→ **Requirement**:
Where an entry contains a picture, omit the picture and repeat the rest exactly.

[Object tracking records]
________________________

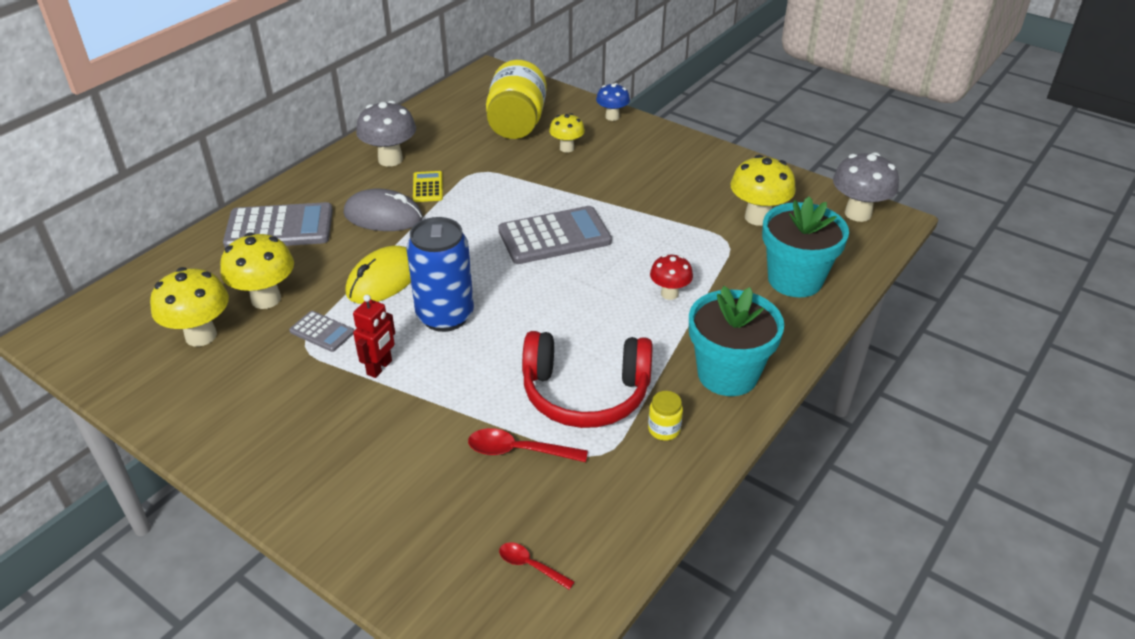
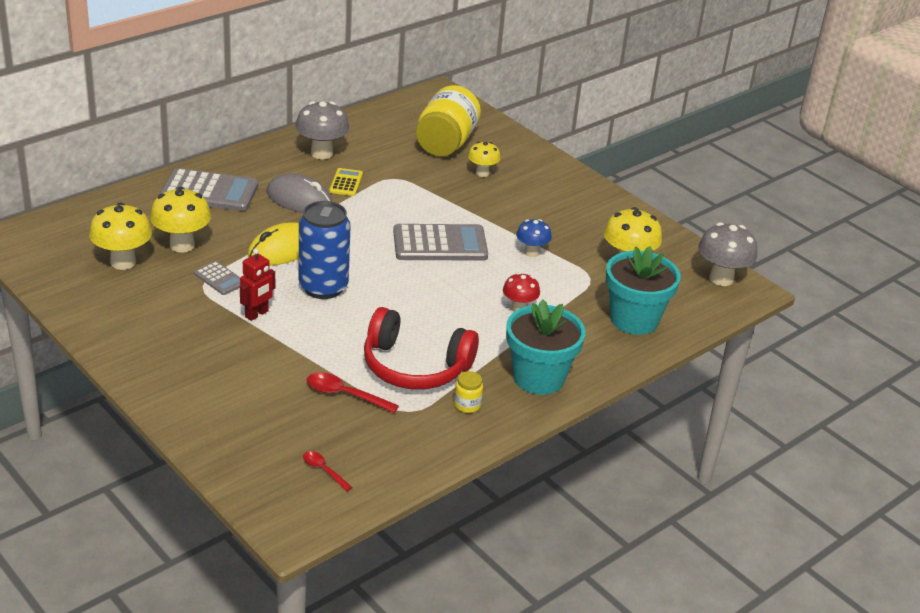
camera: 10 degrees right, 5 degrees down
(612, 117) = (536, 153): blue mushroom -> blue mushroom (531, 252)

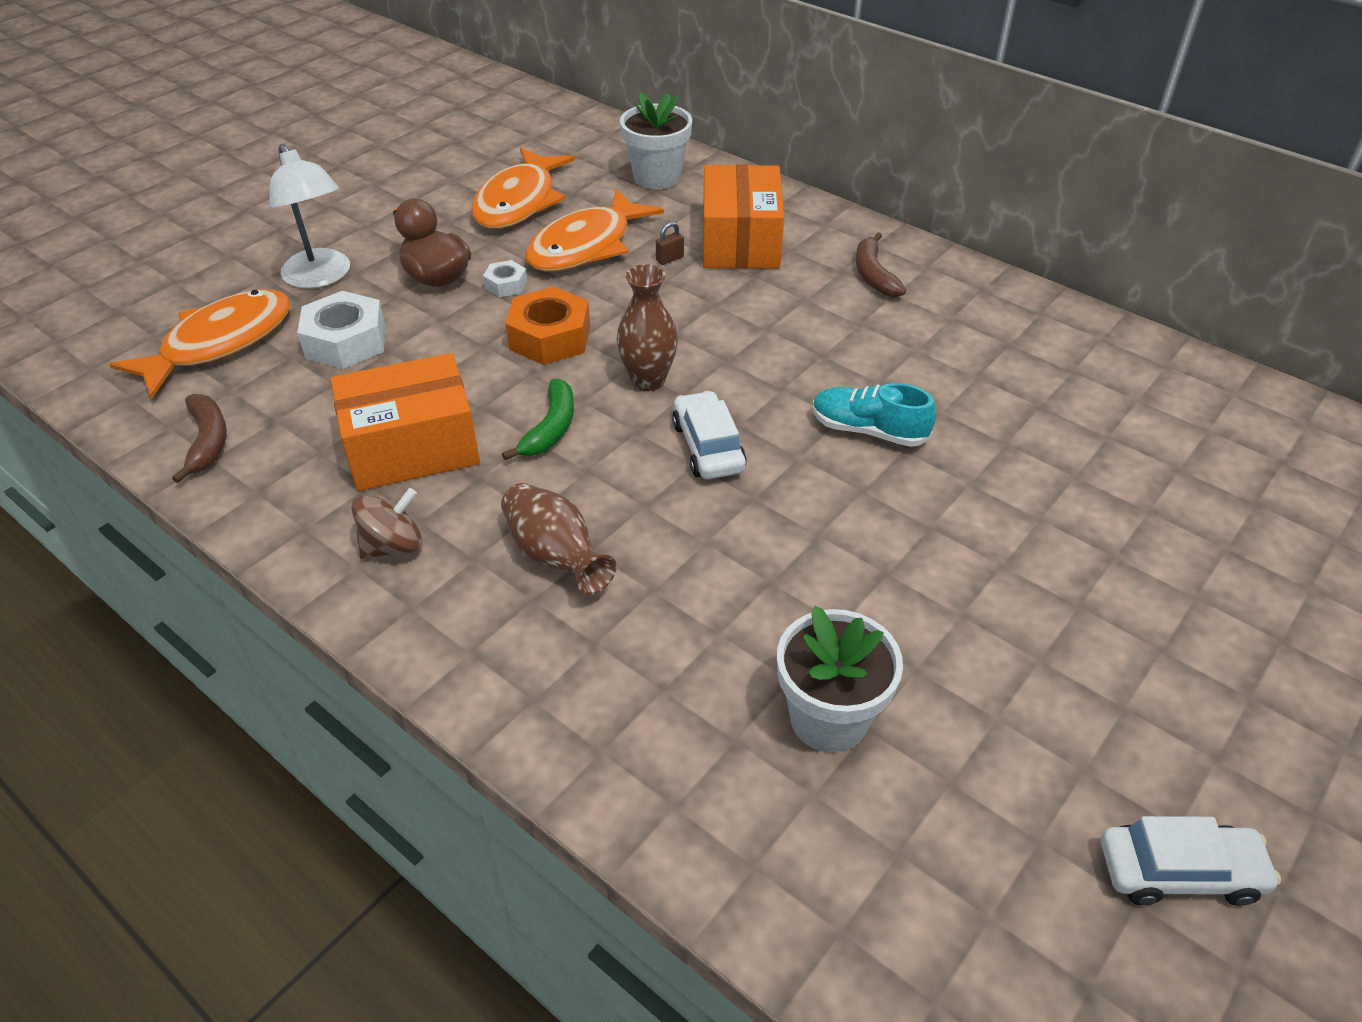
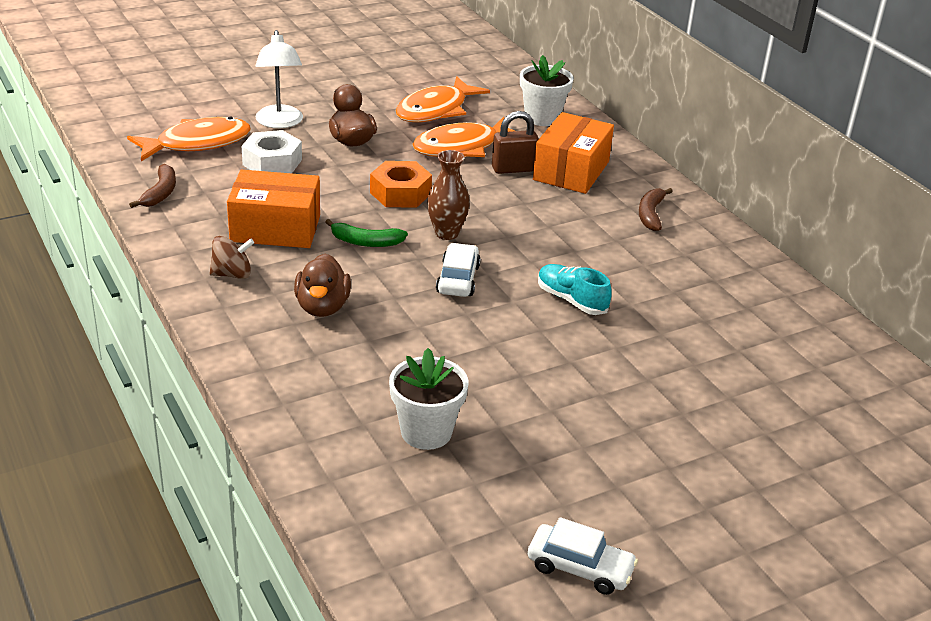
camera: 20 degrees right, 10 degrees down
(506, 285) = (393, 156): white nut -> none
(550, 428) = (366, 242): green banana -> green banana turned 60 degrees clockwise
(555, 556) = (322, 307): brown vase -> brown duck
(669, 259) = (513, 169): brown padlock -> brown padlock, size x2.10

________________________

→ **Solution to the exercise**:
camera: 10 degrees right, 5 degrees down
(612, 117) = (536, 153): blue mushroom -> blue mushroom (531, 252)

camera: 20 degrees right, 10 degrees down
(506, 285) = (393, 156): white nut -> none
(550, 428) = (366, 242): green banana -> green banana turned 60 degrees clockwise
(555, 556) = (322, 307): brown vase -> brown duck
(669, 259) = (513, 169): brown padlock -> brown padlock, size x2.10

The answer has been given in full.